▶ EXERCISE REQUIREMENTS: Quote exactly, and only, the lines of the material below from the line with "brown diamond: (75, 244)" through the line with "orange cross: (138, 670)".

▶ EXTRACTED RECORDS:
____________
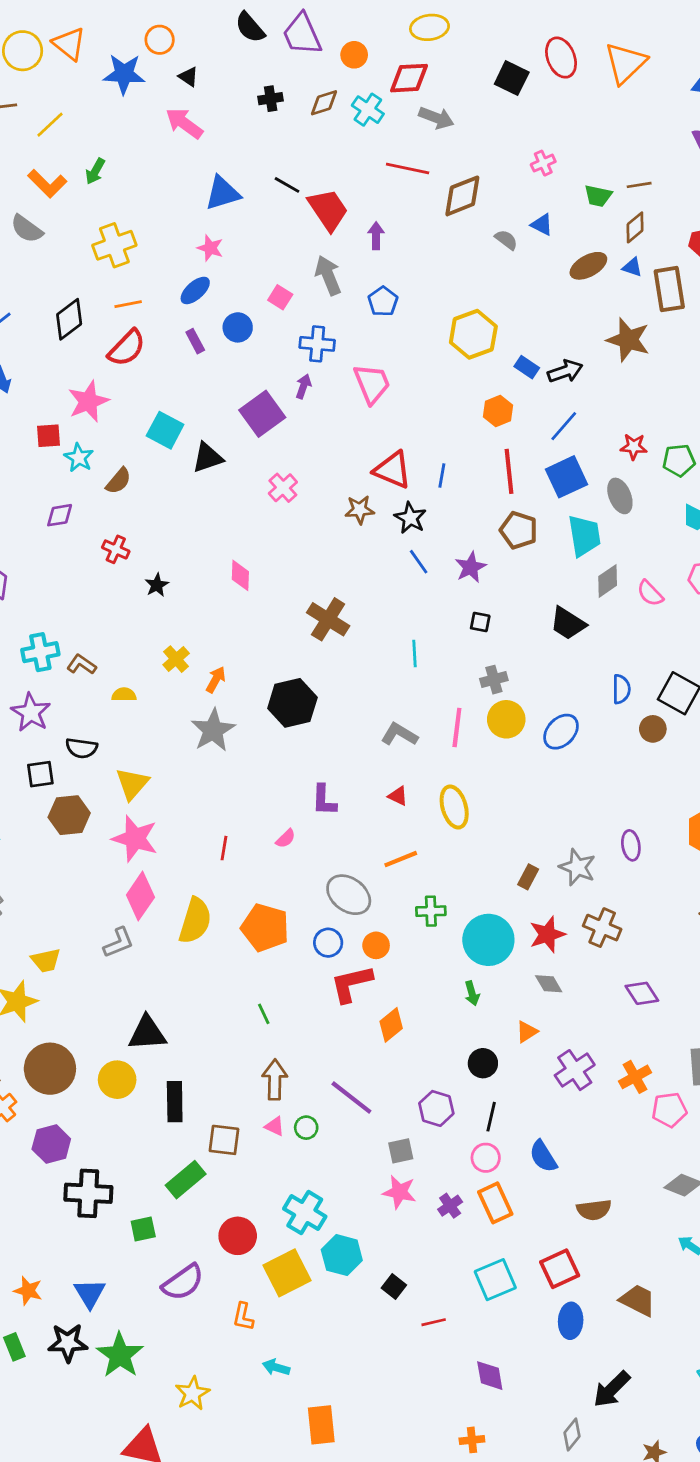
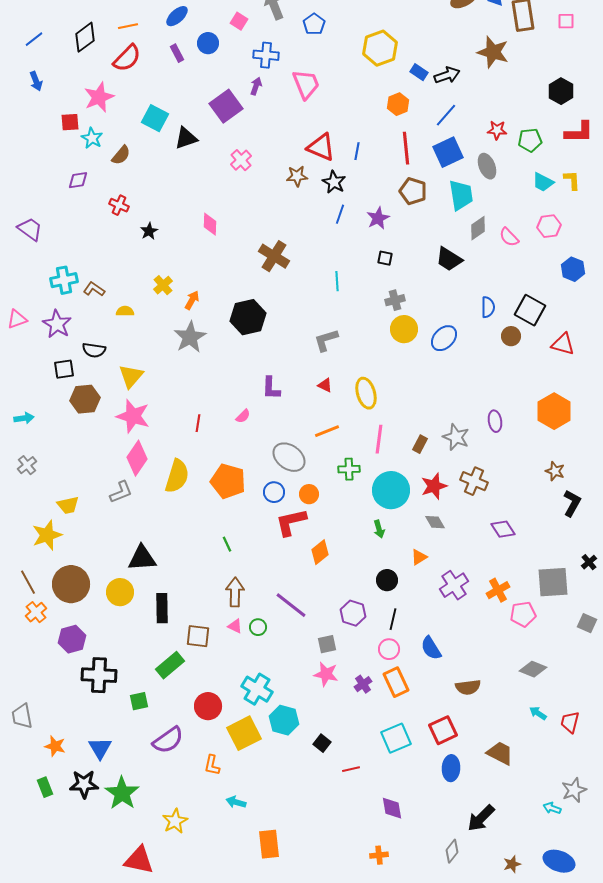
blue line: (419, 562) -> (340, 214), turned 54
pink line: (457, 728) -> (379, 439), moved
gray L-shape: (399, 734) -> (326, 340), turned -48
____________
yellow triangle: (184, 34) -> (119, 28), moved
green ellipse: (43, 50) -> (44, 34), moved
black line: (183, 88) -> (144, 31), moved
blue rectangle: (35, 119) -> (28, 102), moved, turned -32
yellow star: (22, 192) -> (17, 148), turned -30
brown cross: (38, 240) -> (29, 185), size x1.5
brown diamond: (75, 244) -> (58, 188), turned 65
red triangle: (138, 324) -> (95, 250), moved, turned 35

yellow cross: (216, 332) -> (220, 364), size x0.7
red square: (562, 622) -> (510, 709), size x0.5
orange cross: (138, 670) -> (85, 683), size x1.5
____________
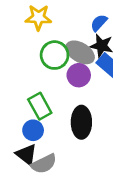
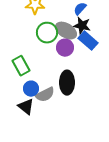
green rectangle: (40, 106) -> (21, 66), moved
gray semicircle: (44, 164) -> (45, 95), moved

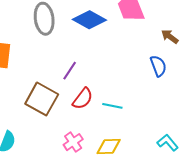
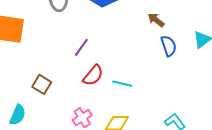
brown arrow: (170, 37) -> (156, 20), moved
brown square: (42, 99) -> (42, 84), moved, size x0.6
____________
▶ WRITTEN RESPONSE:
brown diamond: (75, 244) -> (58, 188), turned 65
red triangle: (138, 324) -> (95, 250), moved, turned 35

yellow cross: (216, 332) -> (220, 364), size x0.7
red square: (562, 622) -> (510, 709), size x0.5
orange cross: (138, 670) -> (85, 683), size x1.5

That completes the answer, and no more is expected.